→ DESCRIPTION OF THE TASK: Search the records for "apple". Report every line where it occurs.

→ RECORDS SHOWN:

+---+

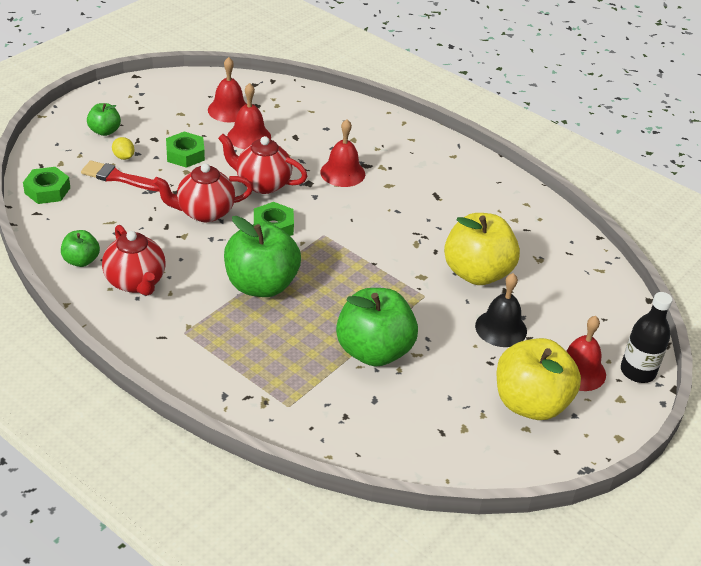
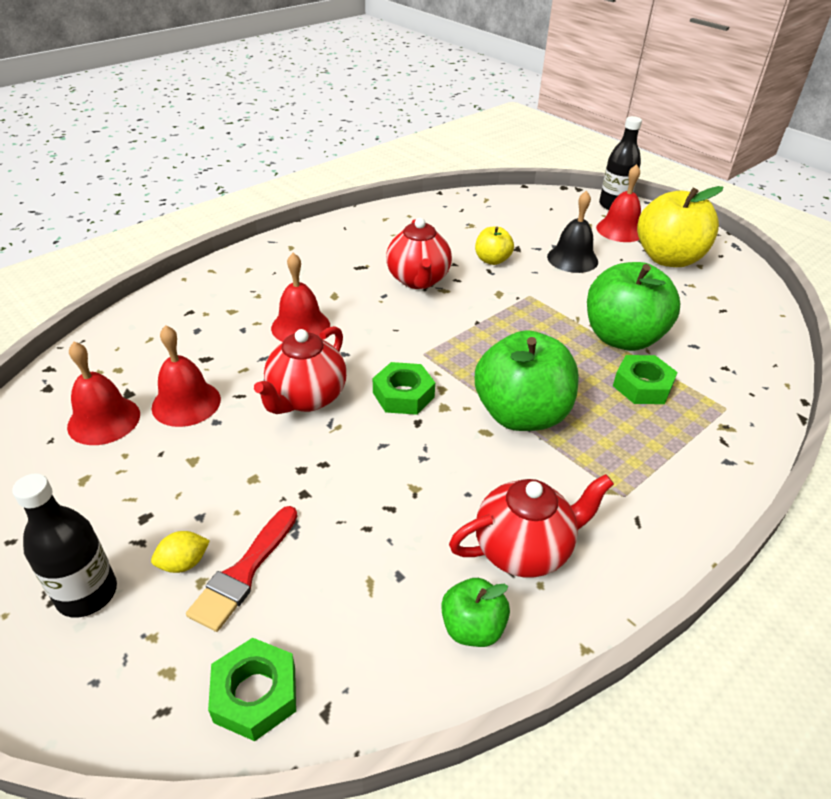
camera: 80 degrees left, 0 degrees up
(104, 131) = (87, 593): green apple -> black bottle
(185, 154) = (206, 478): green nut -> green nut (642, 386)
(204, 212) = (362, 462): red teapot -> red teapot (418, 280)
(477, 273) = (492, 260): yellow apple -> yellow apple, size x0.50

+---+

→ YOUR SOLUTION:
(104, 131) = (87, 593): green apple -> black bottle
(477, 273) = (492, 260): yellow apple -> yellow apple, size x0.50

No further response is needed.